# TO-DO ITEM
Take the material below from its first line through the line containing "(404, 361) = (508, 221): yellow" and, please, write those lines again exactly.

# SUPPLIED ENTRIES

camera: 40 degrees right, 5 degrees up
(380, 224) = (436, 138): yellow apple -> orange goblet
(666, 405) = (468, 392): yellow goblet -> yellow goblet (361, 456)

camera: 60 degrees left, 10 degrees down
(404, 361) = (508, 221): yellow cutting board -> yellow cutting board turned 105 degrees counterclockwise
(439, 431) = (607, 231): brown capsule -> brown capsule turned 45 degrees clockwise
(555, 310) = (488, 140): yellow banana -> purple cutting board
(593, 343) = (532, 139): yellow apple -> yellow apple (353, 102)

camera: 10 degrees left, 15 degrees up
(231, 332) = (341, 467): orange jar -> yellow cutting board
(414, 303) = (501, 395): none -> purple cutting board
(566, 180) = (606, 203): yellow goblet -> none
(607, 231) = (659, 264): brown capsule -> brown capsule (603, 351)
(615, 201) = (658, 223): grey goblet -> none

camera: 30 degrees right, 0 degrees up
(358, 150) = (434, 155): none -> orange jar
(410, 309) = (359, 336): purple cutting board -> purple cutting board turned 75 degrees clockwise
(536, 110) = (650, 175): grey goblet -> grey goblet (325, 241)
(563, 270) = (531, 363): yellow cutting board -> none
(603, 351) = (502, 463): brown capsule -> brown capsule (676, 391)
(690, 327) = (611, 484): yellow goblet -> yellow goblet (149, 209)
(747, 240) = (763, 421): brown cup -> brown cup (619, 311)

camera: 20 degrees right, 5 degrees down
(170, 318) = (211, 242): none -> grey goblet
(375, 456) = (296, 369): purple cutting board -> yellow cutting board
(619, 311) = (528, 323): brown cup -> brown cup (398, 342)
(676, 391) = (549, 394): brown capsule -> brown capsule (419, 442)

# OUTPUT BELOW
camera: 40 degrees right, 5 degrees up
(380, 224) = (436, 138): yellow apple -> orange goblet
(666, 405) = (468, 392): yellow goblet -> yellow goblet (361, 456)

camera: 60 degrees left, 10 degrees down
(404, 361) = (508, 221): yellow cutting board -> yellow cutting board turned 105 degrees counterclockwise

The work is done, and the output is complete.